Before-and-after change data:

* * *

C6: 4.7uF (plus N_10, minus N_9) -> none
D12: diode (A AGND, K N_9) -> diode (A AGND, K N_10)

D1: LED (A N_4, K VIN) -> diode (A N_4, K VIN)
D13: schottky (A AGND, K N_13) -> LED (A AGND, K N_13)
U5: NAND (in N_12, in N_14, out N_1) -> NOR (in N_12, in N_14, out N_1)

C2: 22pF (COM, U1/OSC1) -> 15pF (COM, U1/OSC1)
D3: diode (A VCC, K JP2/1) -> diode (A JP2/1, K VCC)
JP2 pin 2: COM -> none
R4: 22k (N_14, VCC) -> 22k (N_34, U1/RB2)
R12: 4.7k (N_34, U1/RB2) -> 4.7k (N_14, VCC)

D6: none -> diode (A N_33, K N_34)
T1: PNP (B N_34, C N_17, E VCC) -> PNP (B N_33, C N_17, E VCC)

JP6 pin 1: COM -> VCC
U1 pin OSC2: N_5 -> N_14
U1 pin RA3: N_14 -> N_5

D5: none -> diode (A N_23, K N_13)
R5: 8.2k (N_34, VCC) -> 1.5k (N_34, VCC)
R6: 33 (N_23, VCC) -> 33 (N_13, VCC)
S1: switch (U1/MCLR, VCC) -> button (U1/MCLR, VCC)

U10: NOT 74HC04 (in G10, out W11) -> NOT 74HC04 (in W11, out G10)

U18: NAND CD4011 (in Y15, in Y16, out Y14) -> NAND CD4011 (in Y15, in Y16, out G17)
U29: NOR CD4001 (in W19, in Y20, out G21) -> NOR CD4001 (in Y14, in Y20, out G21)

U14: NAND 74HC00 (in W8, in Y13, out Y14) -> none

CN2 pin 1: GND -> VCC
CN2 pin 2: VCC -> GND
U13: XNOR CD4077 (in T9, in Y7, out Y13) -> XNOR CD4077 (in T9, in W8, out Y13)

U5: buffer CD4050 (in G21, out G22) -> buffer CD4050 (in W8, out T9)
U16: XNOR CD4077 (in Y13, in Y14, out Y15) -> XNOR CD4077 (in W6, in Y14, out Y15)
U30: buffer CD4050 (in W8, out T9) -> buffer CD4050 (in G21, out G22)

* * *

Task objective:
Retype the entries above exactly, but only from the line containing "U14: NAND 74HC00" through the line containing "U5: buffer CD4050", both included.

Exercise result:
U14: NAND 74HC00 (in W8, in Y13, out Y14) -> none

CN2 pin 1: GND -> VCC
CN2 pin 2: VCC -> GND
U13: XNOR CD4077 (in T9, in Y7, out Y13) -> XNOR CD4077 (in T9, in W8, out Y13)

U5: buffer CD4050 (in G21, out G22) -> buffer CD4050 (in W8, out T9)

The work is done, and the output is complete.